Where the word "turned" appears in a line below, copy the whole line.

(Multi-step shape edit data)
════════════════════

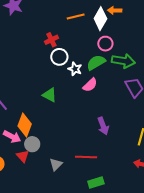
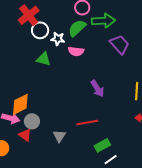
red cross: (51, 40) -> (29, 15), size x1.5
pink semicircle: (90, 85) -> (76, 51), turned 63
green triangle: (50, 95) -> (44, 59), moved
orange diamond: (25, 125) -> (20, 104), turned 55

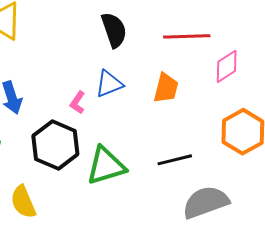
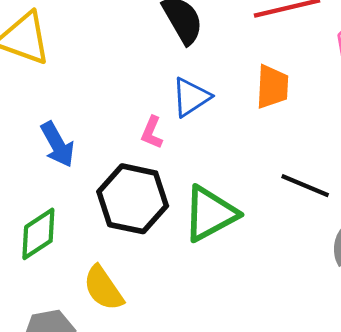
black line: (175, 160) -> (305, 186), turned 48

════════════════════

[ANSWER]
pink semicircle: (90, 85) -> (76, 51), turned 63
orange diamond: (25, 125) -> (20, 104), turned 55
black line: (175, 160) -> (305, 186), turned 48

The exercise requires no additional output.